(Data extracted from a collection)
========================================================================

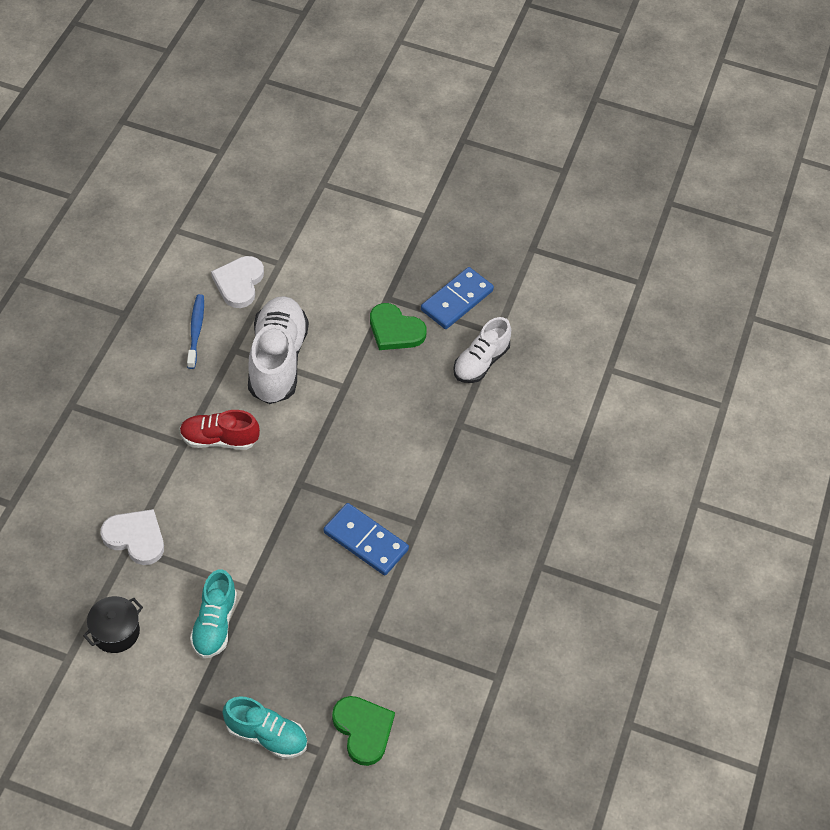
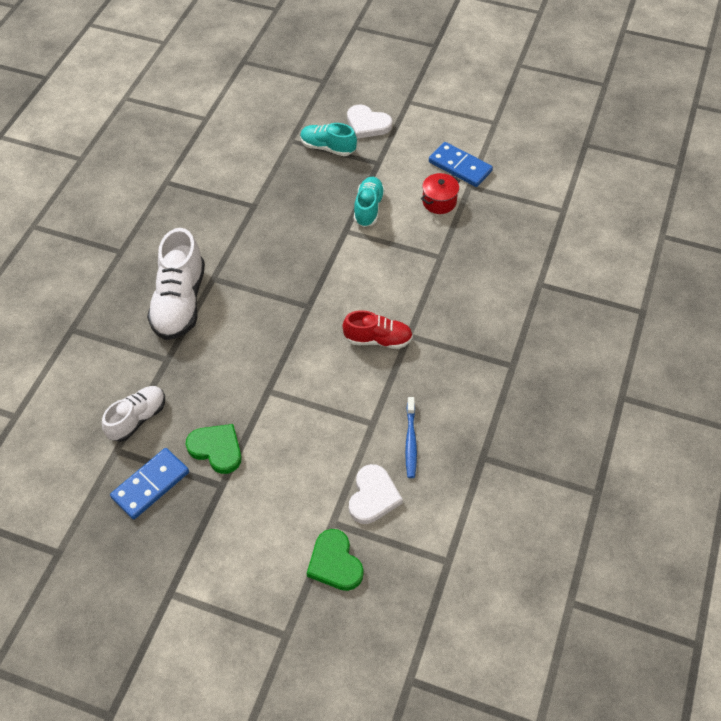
camera: 175 degrees left, 0 degrees up
(116, 632) = (439, 202): black pot -> red pot
(135, 538) = (436, 262): white heart -> white heart (367, 124)
(277, 361) = (330, 413): white shoe -> white shoe (180, 302)
(363, 730) = (263, 152): green heart -> green heart (335, 563)
(366, 541) = (255, 265): blue domino -> blue domino (460, 167)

========================================================================

Exercise aim: For this exercise, please copy exactly the lines from the one holding "(116, 632) = (439, 202): black pot -> red pot" through the end of the records, the first and last included.

Answer to the problem:
(116, 632) = (439, 202): black pot -> red pot
(135, 538) = (436, 262): white heart -> white heart (367, 124)
(277, 361) = (330, 413): white shoe -> white shoe (180, 302)
(363, 730) = (263, 152): green heart -> green heart (335, 563)
(366, 541) = (255, 265): blue domino -> blue domino (460, 167)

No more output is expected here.